Please retype all the data below exactly, line for line.

===== Record set

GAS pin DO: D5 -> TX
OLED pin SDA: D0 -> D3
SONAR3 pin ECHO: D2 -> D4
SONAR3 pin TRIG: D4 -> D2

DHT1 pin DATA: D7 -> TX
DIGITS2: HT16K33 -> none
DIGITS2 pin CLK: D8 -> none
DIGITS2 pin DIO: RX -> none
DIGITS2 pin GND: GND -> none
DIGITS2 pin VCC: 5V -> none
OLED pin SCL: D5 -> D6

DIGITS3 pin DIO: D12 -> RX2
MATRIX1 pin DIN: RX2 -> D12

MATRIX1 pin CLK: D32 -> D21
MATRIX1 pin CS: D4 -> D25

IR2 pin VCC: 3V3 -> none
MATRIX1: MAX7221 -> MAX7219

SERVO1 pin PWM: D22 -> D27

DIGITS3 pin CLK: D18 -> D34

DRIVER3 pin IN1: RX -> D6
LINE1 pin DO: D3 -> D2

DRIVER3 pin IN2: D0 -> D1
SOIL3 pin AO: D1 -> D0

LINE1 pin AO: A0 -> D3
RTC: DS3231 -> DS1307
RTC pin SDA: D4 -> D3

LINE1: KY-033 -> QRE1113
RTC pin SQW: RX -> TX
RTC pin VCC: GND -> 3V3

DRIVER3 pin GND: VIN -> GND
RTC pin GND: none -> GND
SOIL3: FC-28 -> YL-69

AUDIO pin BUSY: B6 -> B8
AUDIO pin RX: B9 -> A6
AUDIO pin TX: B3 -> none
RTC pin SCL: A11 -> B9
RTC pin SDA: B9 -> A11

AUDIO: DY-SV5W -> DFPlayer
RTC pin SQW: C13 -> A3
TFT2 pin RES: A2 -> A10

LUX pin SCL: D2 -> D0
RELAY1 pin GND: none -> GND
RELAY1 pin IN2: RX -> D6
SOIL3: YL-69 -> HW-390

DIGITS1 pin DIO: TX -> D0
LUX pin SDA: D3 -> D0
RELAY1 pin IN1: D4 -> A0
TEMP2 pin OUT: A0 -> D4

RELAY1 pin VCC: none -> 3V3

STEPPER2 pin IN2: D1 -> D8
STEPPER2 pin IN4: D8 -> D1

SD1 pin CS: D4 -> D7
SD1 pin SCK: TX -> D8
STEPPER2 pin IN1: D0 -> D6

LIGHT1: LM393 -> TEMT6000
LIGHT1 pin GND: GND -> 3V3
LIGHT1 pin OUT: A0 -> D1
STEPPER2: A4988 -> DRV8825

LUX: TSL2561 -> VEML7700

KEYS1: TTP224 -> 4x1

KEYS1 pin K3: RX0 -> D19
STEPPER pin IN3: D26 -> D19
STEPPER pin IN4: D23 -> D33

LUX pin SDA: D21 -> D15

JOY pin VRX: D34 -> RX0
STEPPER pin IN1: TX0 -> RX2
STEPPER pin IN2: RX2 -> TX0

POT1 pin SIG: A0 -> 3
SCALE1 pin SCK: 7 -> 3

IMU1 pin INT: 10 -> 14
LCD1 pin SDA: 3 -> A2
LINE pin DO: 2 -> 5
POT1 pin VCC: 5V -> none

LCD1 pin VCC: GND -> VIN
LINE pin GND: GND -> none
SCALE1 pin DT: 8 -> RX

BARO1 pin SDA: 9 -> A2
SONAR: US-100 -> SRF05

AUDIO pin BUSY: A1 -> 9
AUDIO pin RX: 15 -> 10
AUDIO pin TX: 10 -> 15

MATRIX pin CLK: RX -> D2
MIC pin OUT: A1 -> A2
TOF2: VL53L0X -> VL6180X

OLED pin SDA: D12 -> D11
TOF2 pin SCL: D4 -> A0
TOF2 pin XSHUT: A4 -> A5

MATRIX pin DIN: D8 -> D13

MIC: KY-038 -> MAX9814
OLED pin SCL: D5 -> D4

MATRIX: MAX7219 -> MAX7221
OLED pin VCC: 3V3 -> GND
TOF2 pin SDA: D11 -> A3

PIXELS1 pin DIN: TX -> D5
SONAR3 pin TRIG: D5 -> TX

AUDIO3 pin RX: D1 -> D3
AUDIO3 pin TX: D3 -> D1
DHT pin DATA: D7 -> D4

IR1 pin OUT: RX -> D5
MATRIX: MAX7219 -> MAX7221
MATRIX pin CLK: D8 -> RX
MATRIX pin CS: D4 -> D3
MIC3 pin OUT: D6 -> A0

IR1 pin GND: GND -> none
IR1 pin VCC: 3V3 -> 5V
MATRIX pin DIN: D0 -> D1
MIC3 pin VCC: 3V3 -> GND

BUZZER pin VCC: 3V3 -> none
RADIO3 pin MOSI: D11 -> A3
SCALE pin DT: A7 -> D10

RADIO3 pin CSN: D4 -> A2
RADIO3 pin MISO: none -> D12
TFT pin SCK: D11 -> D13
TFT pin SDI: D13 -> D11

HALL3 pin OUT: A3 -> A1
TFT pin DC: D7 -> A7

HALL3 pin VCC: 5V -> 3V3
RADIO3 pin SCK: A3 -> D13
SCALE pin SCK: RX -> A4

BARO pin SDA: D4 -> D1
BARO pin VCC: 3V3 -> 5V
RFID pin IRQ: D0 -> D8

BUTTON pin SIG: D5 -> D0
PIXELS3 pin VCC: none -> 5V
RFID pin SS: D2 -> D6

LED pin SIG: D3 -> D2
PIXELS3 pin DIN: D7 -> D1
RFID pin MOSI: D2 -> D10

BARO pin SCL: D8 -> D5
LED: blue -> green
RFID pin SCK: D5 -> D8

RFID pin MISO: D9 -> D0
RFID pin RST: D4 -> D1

==========

(Response below)
GAS pin DO: D5 -> TX
OLED pin SDA: D0 -> D3
SONAR3 pin ECHO: D2 -> D4
SONAR3 pin TRIG: D4 -> D2

DHT1 pin DATA: D7 -> TX
DIGITS2: HT16K33 -> none
DIGITS2 pin CLK: D8 -> none
DIGITS2 pin DIO: RX -> none
DIGITS2 pin GND: GND -> none
DIGITS2 pin VCC: 5V -> none
OLED pin SCL: D5 -> D6

DIGITS3 pin DIO: D12 -> RX2
MATRIX1 pin DIN: RX2 -> D12

MATRIX1 pin CLK: D32 -> D21
MATRIX1 pin CS: D4 -> D25

IR2 pin VCC: 3V3 -> none
MATRIX1: MAX7221 -> MAX7219

SERVO1 pin PWM: D22 -> D27

DIGITS3 pin CLK: D18 -> D34

DRIVER3 pin IN1: RX -> D6
LINE1 pin DO: D3 -> D2

DRIVER3 pin IN2: D0 -> D1
SOIL3 pin AO: D1 -> D0

LINE1 pin AO: A0 -> D3
RTC: DS3231 -> DS1307
RTC pin SDA: D4 -> D3

LINE1: KY-033 -> QRE1113
RTC pin SQW: RX -> TX
RTC pin VCC: GND -> 3V3

DRIVER3 pin GND: VIN -> GND
RTC pin GND: none -> GND
SOIL3: FC-28 -> YL-69

AUDIO pin BUSY: B6 -> B8
AUDIO pin RX: B9 -> A6
AUDIO pin TX: B3 -> none
RTC pin SCL: A11 -> B9
RTC pin SDA: B9 -> A11

AUDIO: DY-SV5W -> DFPlayer
RTC pin SQW: C13 -> A3
TFT2 pin RES: A2 -> A10

LUX pin SCL: D2 -> D0
RELAY1 pin GND: none -> GND
RELAY1 pin IN2: RX -> D6
SOIL3: YL-69 -> HW-390

DIGITS1 pin DIO: TX -> D0
LUX pin SDA: D3 -> D0
RELAY1 pin IN1: D4 -> A0
TEMP2 pin OUT: A0 -> D4

RELAY1 pin VCC: none -> 3V3

STEPPER2 pin IN2: D1 -> D8
STEPPER2 pin IN4: D8 -> D1

SD1 pin CS: D4 -> D7
SD1 pin SCK: TX -> D8
STEPPER2 pin IN1: D0 -> D6

LIGHT1: LM393 -> TEMT6000
LIGHT1 pin GND: GND -> 3V3
LIGHT1 pin OUT: A0 -> D1
STEPPER2: A4988 -> DRV8825

LUX: TSL2561 -> VEML7700

KEYS1: TTP224 -> 4x1

KEYS1 pin K3: RX0 -> D19
STEPPER pin IN3: D26 -> D19
STEPPER pin IN4: D23 -> D33

LUX pin SDA: D21 -> D15

JOY pin VRX: D34 -> RX0
STEPPER pin IN1: TX0 -> RX2
STEPPER pin IN2: RX2 -> TX0

POT1 pin SIG: A0 -> 3
SCALE1 pin SCK: 7 -> 3

IMU1 pin INT: 10 -> 14
LCD1 pin SDA: 3 -> A2
LINE pin DO: 2 -> 5
POT1 pin VCC: 5V -> none

LCD1 pin VCC: GND -> VIN
LINE pin GND: GND -> none
SCALE1 pin DT: 8 -> RX

BARO1 pin SDA: 9 -> A2
SONAR: US-100 -> SRF05

AUDIO pin BUSY: A1 -> 9
AUDIO pin RX: 15 -> 10
AUDIO pin TX: 10 -> 15

MATRIX pin CLK: RX -> D2
MIC pin OUT: A1 -> A2
TOF2: VL53L0X -> VL6180X

OLED pin SDA: D12 -> D11
TOF2 pin SCL: D4 -> A0
TOF2 pin XSHUT: A4 -> A5

MATRIX pin DIN: D8 -> D13

MIC: KY-038 -> MAX9814
OLED pin SCL: D5 -> D4

MATRIX: MAX7219 -> MAX7221
OLED pin VCC: 3V3 -> GND
TOF2 pin SDA: D11 -> A3

PIXELS1 pin DIN: TX -> D5
SONAR3 pin TRIG: D5 -> TX

AUDIO3 pin RX: D1 -> D3
AUDIO3 pin TX: D3 -> D1
DHT pin DATA: D7 -> D4

IR1 pin OUT: RX -> D5
MATRIX: MAX7219 -> MAX7221
MATRIX pin CLK: D8 -> RX
MATRIX pin CS: D4 -> D3
MIC3 pin OUT: D6 -> A0

IR1 pin GND: GND -> none
IR1 pin VCC: 3V3 -> 5V
MATRIX pin DIN: D0 -> D1
MIC3 pin VCC: 3V3 -> GND

BUZZER pin VCC: 3V3 -> none
RADIO3 pin MOSI: D11 -> A3
SCALE pin DT: A7 -> D10

RADIO3 pin CSN: D4 -> A2
RADIO3 pin MISO: none -> D12
TFT pin SCK: D11 -> D13
TFT pin SDI: D13 -> D11

HALL3 pin OUT: A3 -> A1
TFT pin DC: D7 -> A7

HALL3 pin VCC: 5V -> 3V3
RADIO3 pin SCK: A3 -> D13
SCALE pin SCK: RX -> A4

BARO pin SDA: D4 -> D1
BARO pin VCC: 3V3 -> 5V
RFID pin IRQ: D0 -> D8

BUTTON pin SIG: D5 -> D0
PIXELS3 pin VCC: none -> 5V
RFID pin SS: D2 -> D6

LED pin SIG: D3 -> D2
PIXELS3 pin DIN: D7 -> D1
RFID pin MOSI: D2 -> D10

BARO pin SCL: D8 -> D5
LED: blue -> green
RFID pin SCK: D5 -> D8

RFID pin MISO: D9 -> D0
RFID pin RST: D4 -> D1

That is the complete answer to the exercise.